- [Work item] Using the data that follows, return exactly the lines from the one that contains "SD pin MISO: B7 -> A15" through the one that contains "LCD pin SDA: D5 -> D4", ends included.

- [Extracted records]

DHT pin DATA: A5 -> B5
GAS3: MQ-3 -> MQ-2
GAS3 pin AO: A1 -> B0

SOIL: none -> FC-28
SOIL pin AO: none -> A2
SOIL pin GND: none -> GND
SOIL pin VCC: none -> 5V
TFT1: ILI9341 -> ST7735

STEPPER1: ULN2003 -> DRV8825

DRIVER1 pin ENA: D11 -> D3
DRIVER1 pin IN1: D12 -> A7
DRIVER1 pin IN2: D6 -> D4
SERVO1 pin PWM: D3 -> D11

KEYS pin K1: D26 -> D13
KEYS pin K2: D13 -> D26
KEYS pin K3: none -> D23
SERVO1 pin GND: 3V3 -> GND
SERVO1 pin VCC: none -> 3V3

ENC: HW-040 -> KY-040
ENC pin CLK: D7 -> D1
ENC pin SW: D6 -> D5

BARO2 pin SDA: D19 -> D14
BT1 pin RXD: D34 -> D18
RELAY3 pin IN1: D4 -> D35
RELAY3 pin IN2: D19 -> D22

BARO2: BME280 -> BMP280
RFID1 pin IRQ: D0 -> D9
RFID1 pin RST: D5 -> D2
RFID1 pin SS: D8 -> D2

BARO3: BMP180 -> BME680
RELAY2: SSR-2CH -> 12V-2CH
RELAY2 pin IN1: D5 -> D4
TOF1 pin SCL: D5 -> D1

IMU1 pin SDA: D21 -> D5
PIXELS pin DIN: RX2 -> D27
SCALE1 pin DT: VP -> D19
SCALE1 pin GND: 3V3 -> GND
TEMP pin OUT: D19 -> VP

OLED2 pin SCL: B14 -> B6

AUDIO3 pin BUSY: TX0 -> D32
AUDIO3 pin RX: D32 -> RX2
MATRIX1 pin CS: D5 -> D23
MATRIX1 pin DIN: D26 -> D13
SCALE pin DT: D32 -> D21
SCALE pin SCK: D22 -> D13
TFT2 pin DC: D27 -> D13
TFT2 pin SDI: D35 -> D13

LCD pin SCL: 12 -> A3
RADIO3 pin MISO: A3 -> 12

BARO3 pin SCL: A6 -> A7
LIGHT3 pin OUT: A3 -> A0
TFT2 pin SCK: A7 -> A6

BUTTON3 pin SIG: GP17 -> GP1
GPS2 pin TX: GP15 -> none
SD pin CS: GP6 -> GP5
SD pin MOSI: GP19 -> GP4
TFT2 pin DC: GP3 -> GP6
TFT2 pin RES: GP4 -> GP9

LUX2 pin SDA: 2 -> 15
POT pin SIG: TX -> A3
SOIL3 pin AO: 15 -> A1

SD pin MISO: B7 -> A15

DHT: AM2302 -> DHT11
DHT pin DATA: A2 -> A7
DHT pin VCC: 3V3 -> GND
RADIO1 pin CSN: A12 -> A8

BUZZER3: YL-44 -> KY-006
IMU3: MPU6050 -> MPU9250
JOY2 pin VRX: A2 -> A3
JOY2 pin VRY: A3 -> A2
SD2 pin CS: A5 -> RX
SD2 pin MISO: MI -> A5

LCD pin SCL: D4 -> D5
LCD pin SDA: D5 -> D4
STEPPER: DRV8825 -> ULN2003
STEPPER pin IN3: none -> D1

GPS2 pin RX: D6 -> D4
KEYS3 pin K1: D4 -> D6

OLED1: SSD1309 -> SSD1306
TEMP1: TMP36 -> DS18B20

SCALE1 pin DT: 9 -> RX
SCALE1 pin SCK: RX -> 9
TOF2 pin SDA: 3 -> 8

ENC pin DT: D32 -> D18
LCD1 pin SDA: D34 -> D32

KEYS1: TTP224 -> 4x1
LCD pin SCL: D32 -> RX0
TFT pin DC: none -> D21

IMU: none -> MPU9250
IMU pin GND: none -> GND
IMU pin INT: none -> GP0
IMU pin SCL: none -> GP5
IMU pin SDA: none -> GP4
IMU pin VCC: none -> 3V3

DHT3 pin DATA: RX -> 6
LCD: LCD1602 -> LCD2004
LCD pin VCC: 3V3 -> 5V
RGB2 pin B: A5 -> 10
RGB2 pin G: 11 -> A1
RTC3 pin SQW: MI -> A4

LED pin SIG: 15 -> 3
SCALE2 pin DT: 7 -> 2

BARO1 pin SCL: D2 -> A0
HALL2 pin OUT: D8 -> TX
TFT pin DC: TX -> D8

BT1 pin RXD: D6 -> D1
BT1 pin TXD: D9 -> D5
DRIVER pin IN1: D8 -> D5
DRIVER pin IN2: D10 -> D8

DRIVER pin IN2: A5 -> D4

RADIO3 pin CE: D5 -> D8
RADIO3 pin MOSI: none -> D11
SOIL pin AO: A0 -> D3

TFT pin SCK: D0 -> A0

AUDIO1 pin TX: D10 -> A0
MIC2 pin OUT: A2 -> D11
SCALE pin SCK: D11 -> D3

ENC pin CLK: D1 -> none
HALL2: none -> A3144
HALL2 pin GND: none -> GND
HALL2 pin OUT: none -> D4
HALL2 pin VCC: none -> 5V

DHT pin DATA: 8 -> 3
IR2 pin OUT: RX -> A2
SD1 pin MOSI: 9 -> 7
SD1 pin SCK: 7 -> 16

- [Answer to this problem]
SD pin MISO: B7 -> A15

DHT: AM2302 -> DHT11
DHT pin DATA: A2 -> A7
DHT pin VCC: 3V3 -> GND
RADIO1 pin CSN: A12 -> A8

BUZZER3: YL-44 -> KY-006
IMU3: MPU6050 -> MPU9250
JOY2 pin VRX: A2 -> A3
JOY2 pin VRY: A3 -> A2
SD2 pin CS: A5 -> RX
SD2 pin MISO: MI -> A5

LCD pin SCL: D4 -> D5
LCD pin SDA: D5 -> D4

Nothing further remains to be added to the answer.